* Input *
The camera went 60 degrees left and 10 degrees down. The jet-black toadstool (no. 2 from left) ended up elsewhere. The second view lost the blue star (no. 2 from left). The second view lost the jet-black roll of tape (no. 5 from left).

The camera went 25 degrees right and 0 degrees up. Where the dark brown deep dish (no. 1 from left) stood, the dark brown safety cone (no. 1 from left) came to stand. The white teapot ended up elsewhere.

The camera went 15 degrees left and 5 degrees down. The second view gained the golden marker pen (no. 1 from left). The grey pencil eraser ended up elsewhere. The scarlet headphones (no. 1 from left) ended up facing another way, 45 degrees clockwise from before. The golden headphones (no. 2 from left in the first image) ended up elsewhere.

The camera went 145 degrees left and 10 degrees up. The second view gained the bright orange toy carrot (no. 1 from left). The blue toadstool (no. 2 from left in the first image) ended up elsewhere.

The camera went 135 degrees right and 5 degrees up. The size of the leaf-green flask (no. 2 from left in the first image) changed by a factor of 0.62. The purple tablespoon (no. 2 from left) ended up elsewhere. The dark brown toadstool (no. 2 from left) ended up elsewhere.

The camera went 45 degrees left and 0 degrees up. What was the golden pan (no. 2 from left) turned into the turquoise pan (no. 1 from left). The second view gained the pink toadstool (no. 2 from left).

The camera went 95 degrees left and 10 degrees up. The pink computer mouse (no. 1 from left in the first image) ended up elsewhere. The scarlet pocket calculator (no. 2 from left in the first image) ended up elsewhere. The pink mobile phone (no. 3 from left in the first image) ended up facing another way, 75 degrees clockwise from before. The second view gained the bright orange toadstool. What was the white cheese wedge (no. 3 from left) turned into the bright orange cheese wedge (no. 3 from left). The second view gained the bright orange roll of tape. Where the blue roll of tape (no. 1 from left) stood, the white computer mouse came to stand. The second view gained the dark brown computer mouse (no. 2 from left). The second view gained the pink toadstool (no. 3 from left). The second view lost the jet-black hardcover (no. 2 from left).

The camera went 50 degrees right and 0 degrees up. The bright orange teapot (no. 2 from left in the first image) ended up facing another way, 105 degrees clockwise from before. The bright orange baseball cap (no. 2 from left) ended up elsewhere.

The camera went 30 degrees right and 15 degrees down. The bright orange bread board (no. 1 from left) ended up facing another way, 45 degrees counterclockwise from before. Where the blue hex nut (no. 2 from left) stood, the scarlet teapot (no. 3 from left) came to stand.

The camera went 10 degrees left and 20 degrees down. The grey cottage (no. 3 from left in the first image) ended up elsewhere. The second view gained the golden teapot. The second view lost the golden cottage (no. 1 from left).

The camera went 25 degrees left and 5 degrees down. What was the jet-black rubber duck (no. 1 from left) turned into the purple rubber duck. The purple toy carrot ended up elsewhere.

* Exercise prompt *
The records above are to be output in full and without error.

* Result *
The camera went 60 degrees left and 10 degrees down. The jet-black toadstool (no. 2 from left) ended up elsewhere. The second view lost the blue star (no. 2 from left). The second view lost the jet-black roll of tape (no. 5 from left).

The camera went 25 degrees right and 0 degrees up. Where the dark brown deep dish (no. 1 from left) stood, the dark brown safety cone (no. 1 from left) came to stand. The white teapot ended up elsewhere.

The camera went 15 degrees left and 5 degrees down. The second view gained the golden marker pen (no. 1 from left). The grey pencil eraser ended up elsewhere. The scarlet headphones (no. 1 from left) ended up facing another way, 45 degrees clockwise from before. The golden headphones (no. 2 from left in the first image) ended up elsewhere.

The camera went 145 degrees left and 10 degrees up. The second view gained the bright orange toy carrot (no. 1 from left). The blue toadstool (no. 2 from left in the first image) ended up elsewhere.

The camera went 135 degrees right and 5 degrees up. The size of the leaf-green flask (no. 2 from left in the first image) changed by a factor of 0.62. The purple tablespoon (no. 2 from left) ended up elsewhere. The dark brown toadstool (no. 2 from left) ended up elsewhere.

The camera went 45 degrees left and 0 degrees up. What was the golden pan (no. 2 from left) turned into the turquoise pan (no. 1 from left). The second view gained the pink toadstool (no. 2 from left).

The camera went 95 degrees left and 10 degrees up. The pink computer mouse (no. 1 from left in the first image) ended up elsewhere. The scarlet pocket calculator (no. 2 from left in the first image) ended up elsewhere. The pink mobile phone (no. 3 from left in the first image) ended up facing another way, 75 degrees clockwise from before. The second view gained the bright orange toadstool. What was the white cheese wedge (no. 3 from left) turned into the bright orange cheese wedge (no. 3 from left). The second view gained the bright orange roll of tape. Where the blue roll of tape (no. 1 from left) stood, the white computer mouse came to stand. The second view gained the dark brown computer mouse (no. 2 from left). The second view gained the pink toadstool (no. 3 from left). The second view lost the jet-black hardcover (no. 2 from left).

The camera went 50 degrees right and 0 degrees up. The bright orange teapot (no. 2 from left in the first image) ended up facing another way, 105 degrees clockwise from before. The bright orange baseball cap (no. 2 from left) ended up elsewhere.

The camera went 30 degrees right and 15 degrees down. The bright orange bread board (no. 1 from left) ended up facing another way, 45 degrees counterclockwise from before. Where the blue hex nut (no. 2 from left) stood, the scarlet teapot (no. 3 from left) came to stand.

The camera went 10 degrees left and 20 degrees down. The grey cottage (no. 3 from left in the first image) ended up elsewhere. The second view gained the golden teapot. The second view lost the golden cottage (no. 1 from left).

The camera went 25 degrees left and 5 degrees down. What was the jet-black rubber duck (no. 1 from left) turned into the purple rubber duck. The purple toy carrot ended up elsewhere.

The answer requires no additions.